To do: Every line of the entries below from the one containing "C4: 1uF (plus" to the one containing "Q3: PMOS AO3401", both ends included, must be written out exactly. No other line belongs in the answer.

[Edit difference data]

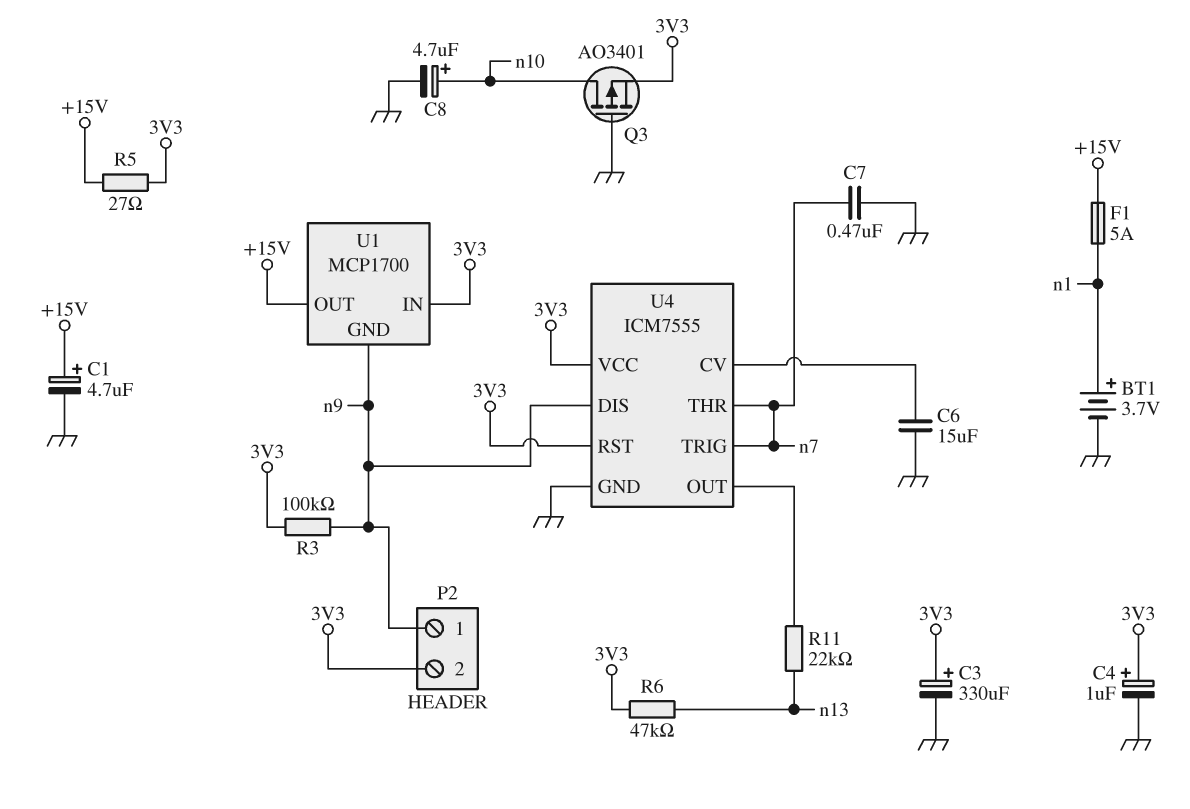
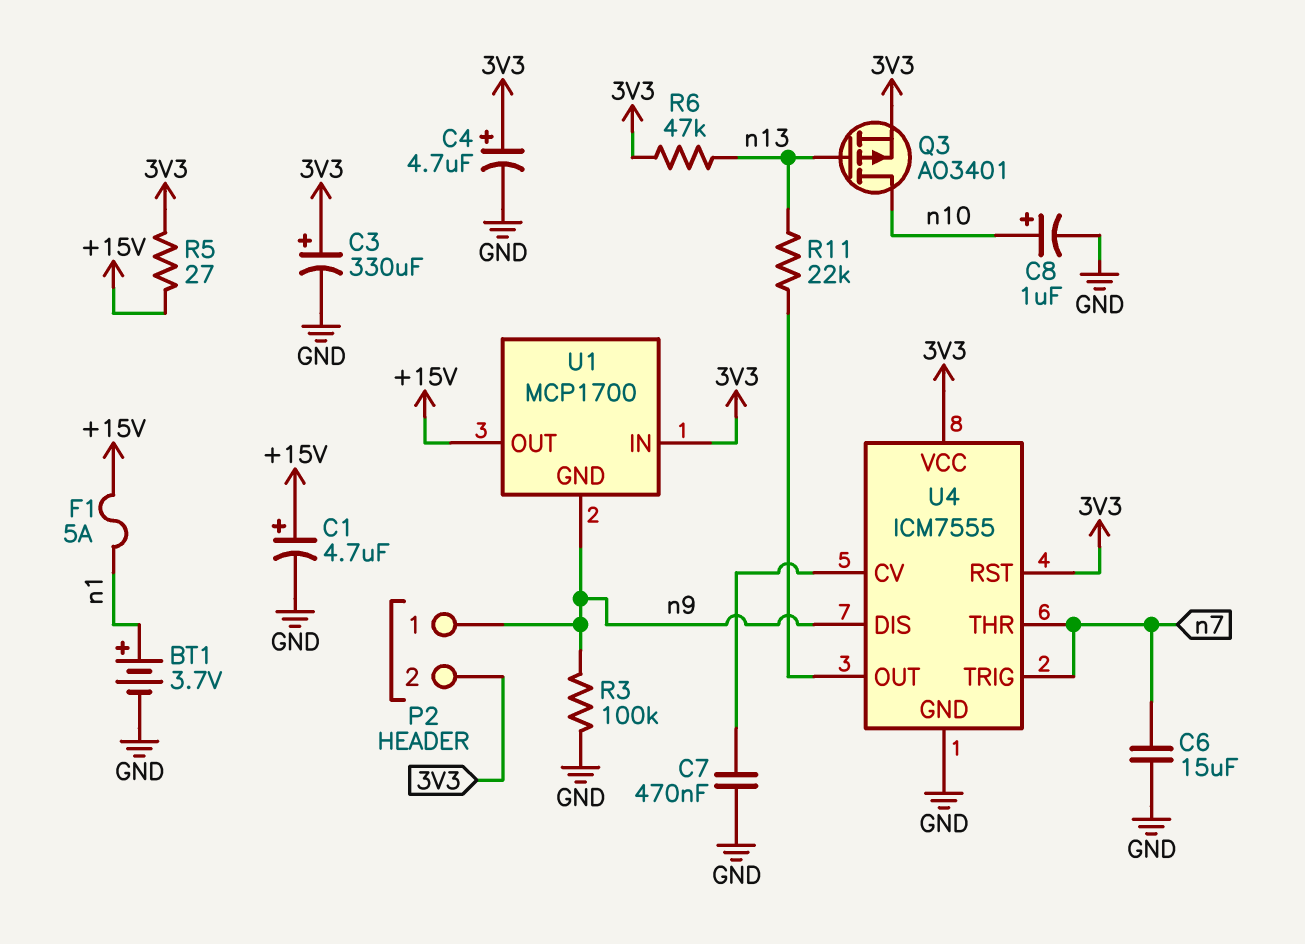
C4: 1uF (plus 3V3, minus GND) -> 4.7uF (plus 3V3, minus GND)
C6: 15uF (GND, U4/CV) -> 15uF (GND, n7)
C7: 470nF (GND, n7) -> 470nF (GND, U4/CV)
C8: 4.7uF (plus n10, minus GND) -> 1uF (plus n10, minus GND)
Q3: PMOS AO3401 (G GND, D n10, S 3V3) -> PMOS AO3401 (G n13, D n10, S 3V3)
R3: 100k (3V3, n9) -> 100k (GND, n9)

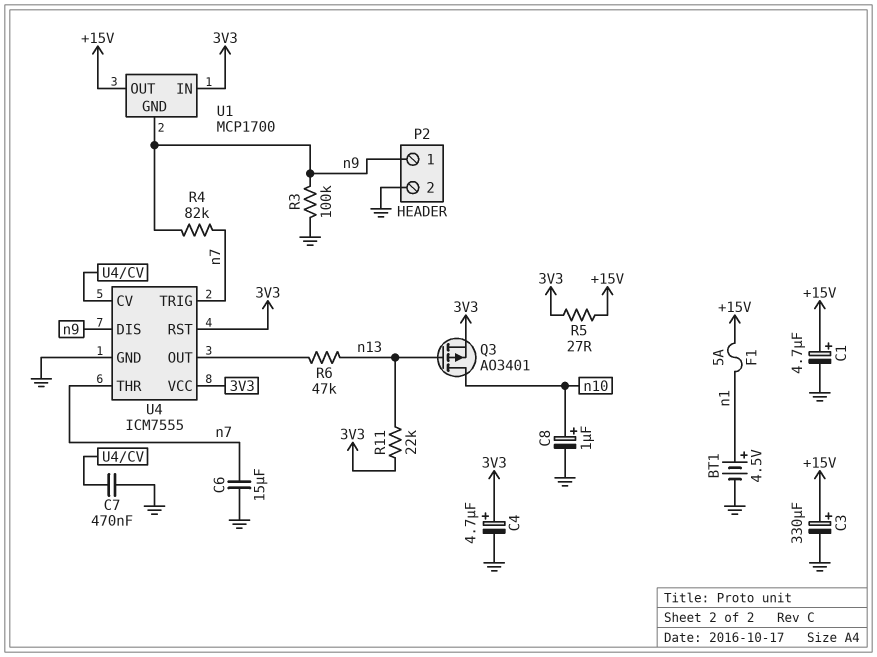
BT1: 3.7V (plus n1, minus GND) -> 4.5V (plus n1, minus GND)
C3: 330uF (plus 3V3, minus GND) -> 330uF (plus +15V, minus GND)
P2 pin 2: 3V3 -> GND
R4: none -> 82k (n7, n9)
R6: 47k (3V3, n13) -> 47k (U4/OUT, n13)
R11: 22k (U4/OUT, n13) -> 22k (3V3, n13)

---

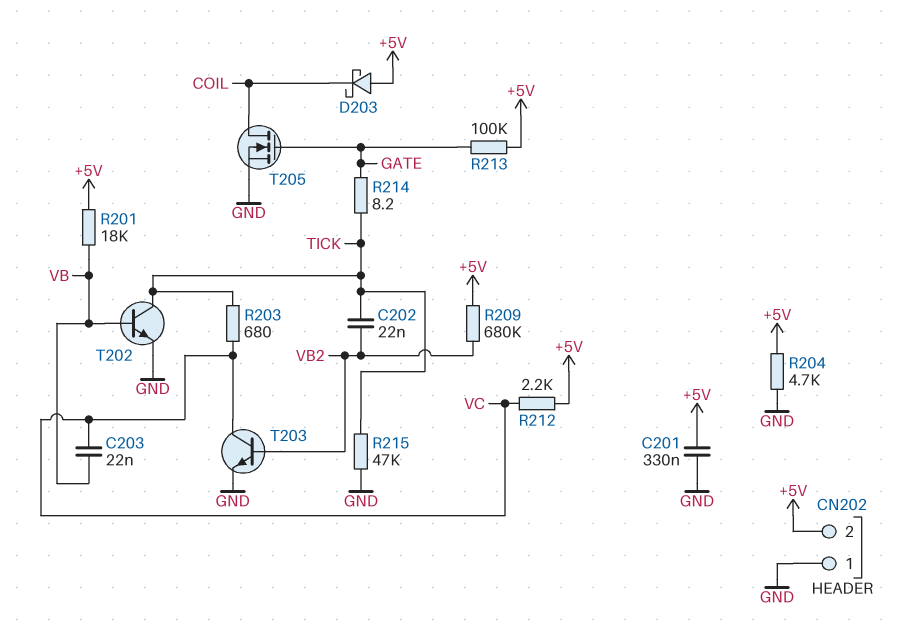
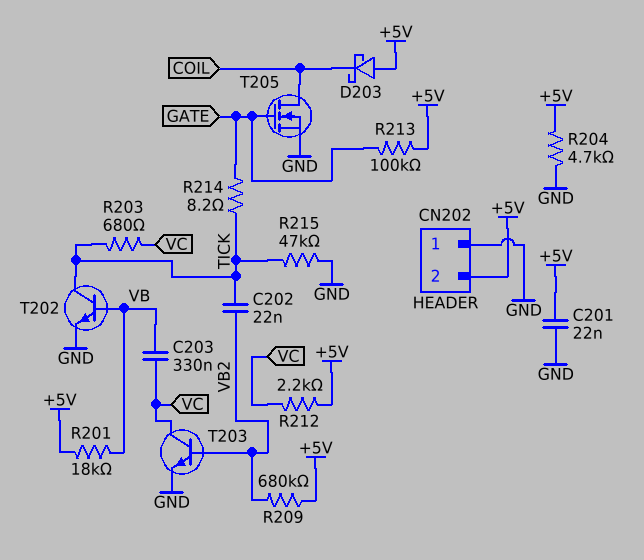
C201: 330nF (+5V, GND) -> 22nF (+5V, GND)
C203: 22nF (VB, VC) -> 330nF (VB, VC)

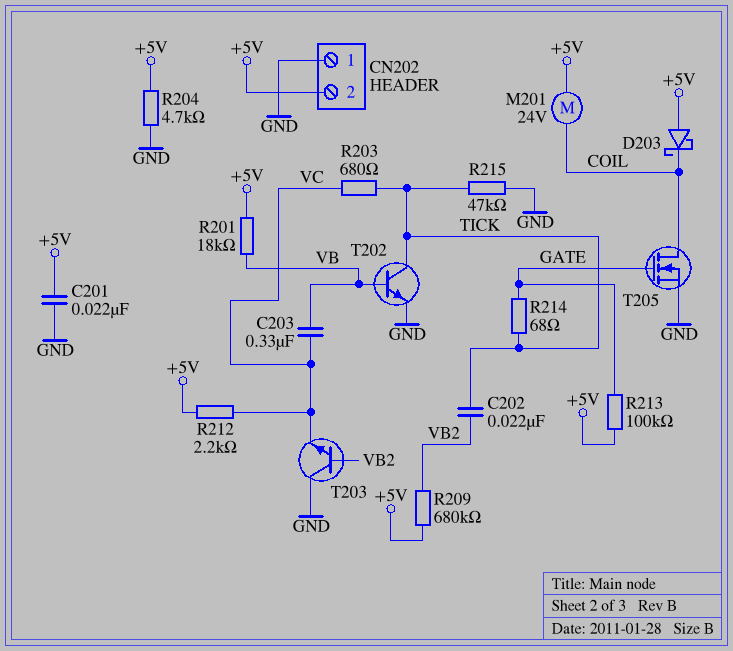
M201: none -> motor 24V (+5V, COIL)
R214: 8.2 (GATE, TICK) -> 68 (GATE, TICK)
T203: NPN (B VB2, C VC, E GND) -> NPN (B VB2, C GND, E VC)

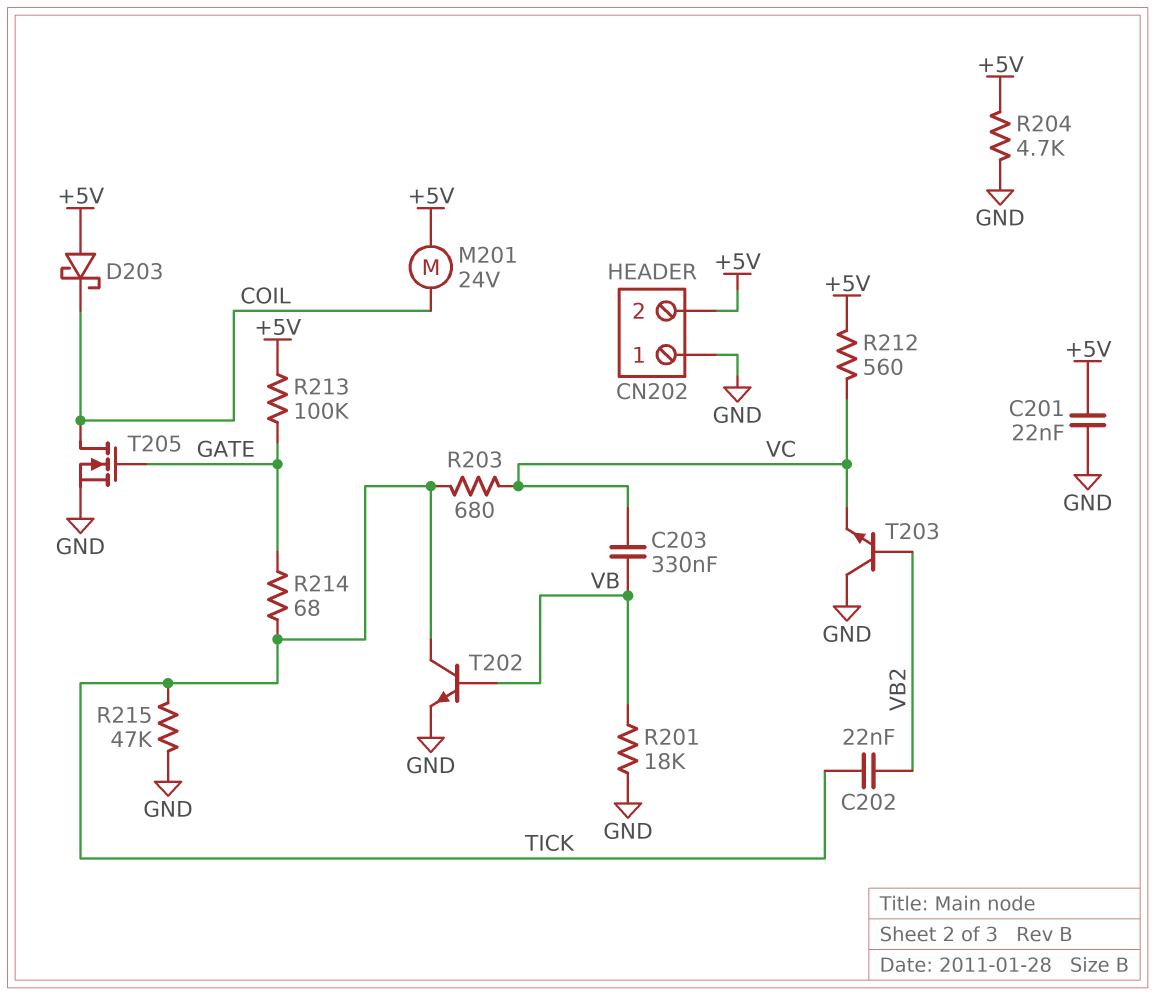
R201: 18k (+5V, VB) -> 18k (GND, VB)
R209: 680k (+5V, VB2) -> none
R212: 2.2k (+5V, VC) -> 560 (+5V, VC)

Exercise result:
C4: 1uF (plus 3V3, minus GND) -> 4.7uF (plus 3V3, minus GND)
C6: 15uF (GND, U4/CV) -> 15uF (GND, n7)
C7: 470nF (GND, n7) -> 470nF (GND, U4/CV)
C8: 4.7uF (plus n10, minus GND) -> 1uF (plus n10, minus GND)
Q3: PMOS AO3401 (G GND, D n10, S 3V3) -> PMOS AO3401 (G n13, D n10, S 3V3)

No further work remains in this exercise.